» **What to produce**
From the first line to the last, write out the material verbatim.

» **Dataset content**
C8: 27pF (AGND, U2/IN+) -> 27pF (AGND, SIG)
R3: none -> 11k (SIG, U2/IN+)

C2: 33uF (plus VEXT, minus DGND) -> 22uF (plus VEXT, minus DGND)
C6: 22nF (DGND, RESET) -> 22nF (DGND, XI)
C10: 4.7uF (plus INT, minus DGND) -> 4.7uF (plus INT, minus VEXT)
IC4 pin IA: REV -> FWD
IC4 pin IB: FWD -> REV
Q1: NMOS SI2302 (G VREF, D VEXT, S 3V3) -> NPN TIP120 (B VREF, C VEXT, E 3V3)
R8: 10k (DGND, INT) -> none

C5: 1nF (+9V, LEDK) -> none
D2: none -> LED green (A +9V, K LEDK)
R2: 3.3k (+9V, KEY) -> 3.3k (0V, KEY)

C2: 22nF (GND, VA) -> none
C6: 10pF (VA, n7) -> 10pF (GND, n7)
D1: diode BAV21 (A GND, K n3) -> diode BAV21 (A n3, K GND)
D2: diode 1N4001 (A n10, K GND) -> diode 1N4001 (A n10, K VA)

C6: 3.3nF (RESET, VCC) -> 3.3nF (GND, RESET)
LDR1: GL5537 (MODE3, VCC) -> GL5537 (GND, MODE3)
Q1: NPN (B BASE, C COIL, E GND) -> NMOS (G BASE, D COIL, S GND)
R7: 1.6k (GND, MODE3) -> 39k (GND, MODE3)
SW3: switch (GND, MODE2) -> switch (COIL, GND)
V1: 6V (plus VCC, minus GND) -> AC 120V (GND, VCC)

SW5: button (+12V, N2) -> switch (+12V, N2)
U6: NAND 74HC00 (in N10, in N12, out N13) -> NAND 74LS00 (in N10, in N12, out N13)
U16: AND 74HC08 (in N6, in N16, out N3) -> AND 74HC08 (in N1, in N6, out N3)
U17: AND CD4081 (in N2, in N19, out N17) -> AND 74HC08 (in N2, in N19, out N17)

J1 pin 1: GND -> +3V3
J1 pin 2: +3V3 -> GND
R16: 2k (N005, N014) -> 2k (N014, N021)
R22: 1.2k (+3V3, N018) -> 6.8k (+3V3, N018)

» **Reply**
C8: 27pF (AGND, U2/IN+) -> 27pF (AGND, SIG)
R3: none -> 11k (SIG, U2/IN+)

C2: 33uF (plus VEXT, minus DGND) -> 22uF (plus VEXT, minus DGND)
C6: 22nF (DGND, RESET) -> 22nF (DGND, XI)
C10: 4.7uF (plus INT, minus DGND) -> 4.7uF (plus INT, minus VEXT)
IC4 pin IA: REV -> FWD
IC4 pin IB: FWD -> REV
Q1: NMOS SI2302 (G VREF, D VEXT, S 3V3) -> NPN TIP120 (B VREF, C VEXT, E 3V3)
R8: 10k (DGND, INT) -> none

C5: 1nF (+9V, LEDK) -> none
D2: none -> LED green (A +9V, K LEDK)
R2: 3.3k (+9V, KEY) -> 3.3k (0V, KEY)

C2: 22nF (GND, VA) -> none
C6: 10pF (VA, n7) -> 10pF (GND, n7)
D1: diode BAV21 (A GND, K n3) -> diode BAV21 (A n3, K GND)
D2: diode 1N4001 (A n10, K GND) -> diode 1N4001 (A n10, K VA)

C6: 3.3nF (RESET, VCC) -> 3.3nF (GND, RESET)
LDR1: GL5537 (MODE3, VCC) -> GL5537 (GND, MODE3)
Q1: NPN (B BASE, C COIL, E GND) -> NMOS (G BASE, D COIL, S GND)
R7: 1.6k (GND, MODE3) -> 39k (GND, MODE3)
SW3: switch (GND, MODE2) -> switch (COIL, GND)
V1: 6V (plus VCC, minus GND) -> AC 120V (GND, VCC)

SW5: button (+12V, N2) -> switch (+12V, N2)
U6: NAND 74HC00 (in N10, in N12, out N13) -> NAND 74LS00 (in N10, in N12, out N13)
U16: AND 74HC08 (in N6, in N16, out N3) -> AND 74HC08 (in N1, in N6, out N3)
U17: AND CD4081 (in N2, in N19, out N17) -> AND 74HC08 (in N2, in N19, out N17)

J1 pin 1: GND -> +3V3
J1 pin 2: +3V3 -> GND
R16: 2k (N005, N014) -> 2k (N014, N021)
R22: 1.2k (+3V3, N018) -> 6.8k (+3V3, N018)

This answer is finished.